• [RECORD EXTRACTS]
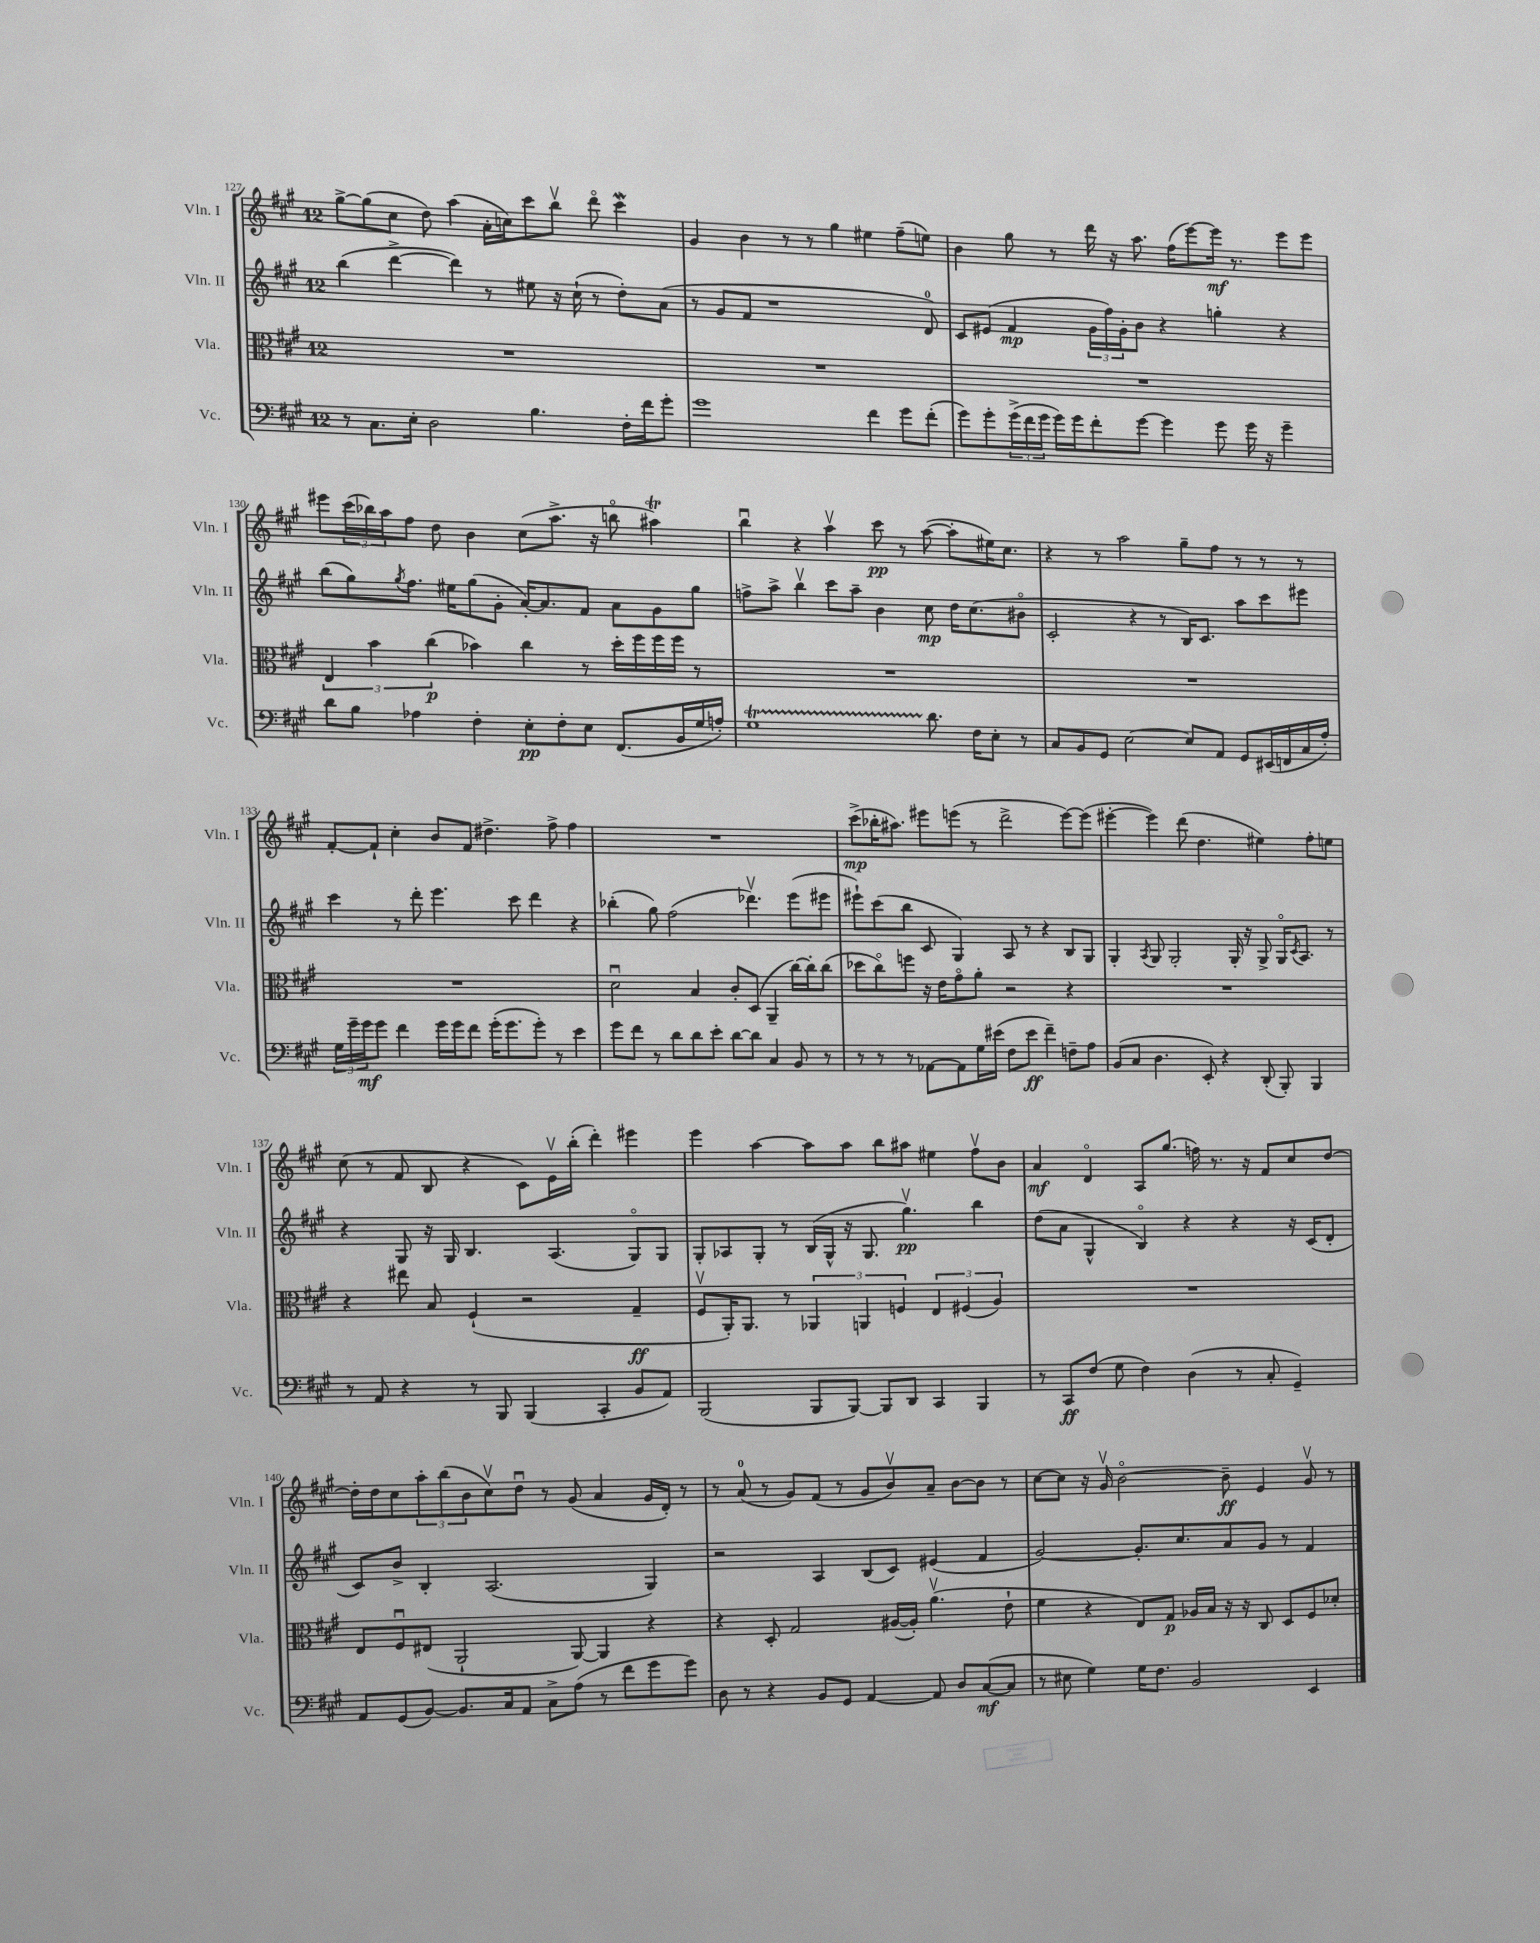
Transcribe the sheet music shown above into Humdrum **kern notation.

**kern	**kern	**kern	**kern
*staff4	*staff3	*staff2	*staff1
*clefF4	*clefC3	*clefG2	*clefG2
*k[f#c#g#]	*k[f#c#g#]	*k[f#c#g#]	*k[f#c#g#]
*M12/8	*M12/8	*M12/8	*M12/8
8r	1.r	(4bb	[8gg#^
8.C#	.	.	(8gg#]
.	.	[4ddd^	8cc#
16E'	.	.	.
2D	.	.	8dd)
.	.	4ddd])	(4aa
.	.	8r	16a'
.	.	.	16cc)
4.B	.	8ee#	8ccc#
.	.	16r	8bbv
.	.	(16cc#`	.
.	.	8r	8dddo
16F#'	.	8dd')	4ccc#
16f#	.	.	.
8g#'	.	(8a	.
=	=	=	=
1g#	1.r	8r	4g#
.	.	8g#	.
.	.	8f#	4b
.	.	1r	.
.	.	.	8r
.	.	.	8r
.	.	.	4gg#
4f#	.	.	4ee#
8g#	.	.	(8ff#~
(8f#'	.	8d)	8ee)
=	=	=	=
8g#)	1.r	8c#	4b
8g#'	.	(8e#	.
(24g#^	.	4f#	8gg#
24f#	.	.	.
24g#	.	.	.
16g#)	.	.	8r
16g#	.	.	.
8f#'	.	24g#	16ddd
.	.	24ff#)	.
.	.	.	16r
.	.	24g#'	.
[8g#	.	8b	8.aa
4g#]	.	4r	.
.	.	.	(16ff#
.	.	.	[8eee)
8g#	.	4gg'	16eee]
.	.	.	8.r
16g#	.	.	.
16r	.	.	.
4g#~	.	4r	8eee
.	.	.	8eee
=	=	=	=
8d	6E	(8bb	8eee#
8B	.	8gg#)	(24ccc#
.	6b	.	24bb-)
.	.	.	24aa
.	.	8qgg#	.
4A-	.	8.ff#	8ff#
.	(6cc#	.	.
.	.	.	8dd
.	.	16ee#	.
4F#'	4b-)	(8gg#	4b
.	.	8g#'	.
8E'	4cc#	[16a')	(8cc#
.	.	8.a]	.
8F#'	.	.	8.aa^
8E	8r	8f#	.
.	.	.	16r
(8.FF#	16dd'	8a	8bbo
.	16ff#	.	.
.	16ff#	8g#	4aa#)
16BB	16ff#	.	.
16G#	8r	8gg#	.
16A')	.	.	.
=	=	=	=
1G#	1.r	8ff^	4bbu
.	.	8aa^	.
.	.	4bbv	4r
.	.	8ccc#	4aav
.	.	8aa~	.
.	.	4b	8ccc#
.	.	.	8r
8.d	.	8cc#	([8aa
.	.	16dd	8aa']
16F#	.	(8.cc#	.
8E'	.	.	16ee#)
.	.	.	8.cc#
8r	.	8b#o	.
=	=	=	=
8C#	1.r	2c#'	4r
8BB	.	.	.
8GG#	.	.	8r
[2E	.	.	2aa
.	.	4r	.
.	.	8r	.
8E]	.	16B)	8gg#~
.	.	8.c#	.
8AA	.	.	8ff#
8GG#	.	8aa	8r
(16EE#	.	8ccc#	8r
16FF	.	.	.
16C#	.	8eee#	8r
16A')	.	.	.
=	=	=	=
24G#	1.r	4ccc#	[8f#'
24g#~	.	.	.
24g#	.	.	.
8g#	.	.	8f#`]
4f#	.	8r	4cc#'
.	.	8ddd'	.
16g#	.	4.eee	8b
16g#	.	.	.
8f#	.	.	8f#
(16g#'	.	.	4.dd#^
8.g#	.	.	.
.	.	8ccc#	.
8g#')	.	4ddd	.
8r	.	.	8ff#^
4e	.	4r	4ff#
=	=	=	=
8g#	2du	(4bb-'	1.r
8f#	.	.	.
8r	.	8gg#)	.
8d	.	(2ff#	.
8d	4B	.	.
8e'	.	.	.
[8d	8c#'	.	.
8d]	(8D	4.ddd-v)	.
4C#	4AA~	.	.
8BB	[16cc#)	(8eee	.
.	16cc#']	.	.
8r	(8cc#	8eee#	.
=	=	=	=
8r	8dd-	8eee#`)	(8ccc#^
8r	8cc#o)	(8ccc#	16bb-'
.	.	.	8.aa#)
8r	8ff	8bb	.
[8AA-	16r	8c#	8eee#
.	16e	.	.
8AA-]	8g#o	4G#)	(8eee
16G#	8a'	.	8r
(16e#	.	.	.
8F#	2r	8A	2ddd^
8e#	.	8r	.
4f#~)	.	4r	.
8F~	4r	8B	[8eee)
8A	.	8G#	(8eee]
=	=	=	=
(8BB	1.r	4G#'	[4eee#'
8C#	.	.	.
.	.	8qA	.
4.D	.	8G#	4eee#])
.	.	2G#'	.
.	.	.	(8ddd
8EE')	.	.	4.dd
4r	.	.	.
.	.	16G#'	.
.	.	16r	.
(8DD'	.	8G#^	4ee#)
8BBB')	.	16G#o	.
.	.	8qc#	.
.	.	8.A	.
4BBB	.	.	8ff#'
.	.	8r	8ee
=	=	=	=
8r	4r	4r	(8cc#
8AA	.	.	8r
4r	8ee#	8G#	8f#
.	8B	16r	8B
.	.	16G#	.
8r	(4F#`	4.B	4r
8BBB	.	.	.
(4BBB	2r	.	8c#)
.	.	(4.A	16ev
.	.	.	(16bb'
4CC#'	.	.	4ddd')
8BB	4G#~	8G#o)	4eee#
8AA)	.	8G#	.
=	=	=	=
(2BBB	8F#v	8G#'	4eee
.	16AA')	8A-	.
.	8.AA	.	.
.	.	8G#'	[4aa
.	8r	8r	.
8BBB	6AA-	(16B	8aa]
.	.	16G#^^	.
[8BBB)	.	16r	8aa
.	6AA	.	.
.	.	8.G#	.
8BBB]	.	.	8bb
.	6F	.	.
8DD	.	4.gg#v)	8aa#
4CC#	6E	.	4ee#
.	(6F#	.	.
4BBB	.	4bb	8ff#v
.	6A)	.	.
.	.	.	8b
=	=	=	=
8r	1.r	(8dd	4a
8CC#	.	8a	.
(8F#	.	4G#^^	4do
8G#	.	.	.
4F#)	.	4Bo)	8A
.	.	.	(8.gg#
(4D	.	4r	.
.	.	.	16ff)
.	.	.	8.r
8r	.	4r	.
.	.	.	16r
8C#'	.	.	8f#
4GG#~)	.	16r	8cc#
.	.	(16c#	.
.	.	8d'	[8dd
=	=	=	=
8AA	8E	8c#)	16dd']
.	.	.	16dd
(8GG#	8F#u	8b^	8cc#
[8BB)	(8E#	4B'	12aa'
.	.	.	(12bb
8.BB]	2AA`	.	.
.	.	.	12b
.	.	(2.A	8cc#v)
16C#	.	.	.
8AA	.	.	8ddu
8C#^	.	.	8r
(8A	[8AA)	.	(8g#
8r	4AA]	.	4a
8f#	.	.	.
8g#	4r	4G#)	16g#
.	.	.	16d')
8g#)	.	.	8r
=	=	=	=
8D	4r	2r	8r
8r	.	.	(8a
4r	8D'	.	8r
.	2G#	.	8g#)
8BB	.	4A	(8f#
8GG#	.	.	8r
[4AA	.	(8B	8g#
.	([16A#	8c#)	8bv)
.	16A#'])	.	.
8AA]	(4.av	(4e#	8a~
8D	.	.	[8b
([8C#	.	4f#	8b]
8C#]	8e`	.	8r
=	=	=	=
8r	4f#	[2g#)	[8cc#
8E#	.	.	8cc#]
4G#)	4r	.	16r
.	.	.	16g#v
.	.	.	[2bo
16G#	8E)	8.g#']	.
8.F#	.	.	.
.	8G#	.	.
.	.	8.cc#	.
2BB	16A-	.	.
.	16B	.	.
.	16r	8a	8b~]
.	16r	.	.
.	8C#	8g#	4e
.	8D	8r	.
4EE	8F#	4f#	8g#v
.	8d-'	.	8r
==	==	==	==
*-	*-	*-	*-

• [DESCRIPTION OF THE TASK] Gather every line in the listing above that contains the string "kern".

• [SOLUTION FOR THIS PROBLEM]
Transcribe the sheet music shown above into Humdrum **kern notation.
**kern	**kern	**kern	**kern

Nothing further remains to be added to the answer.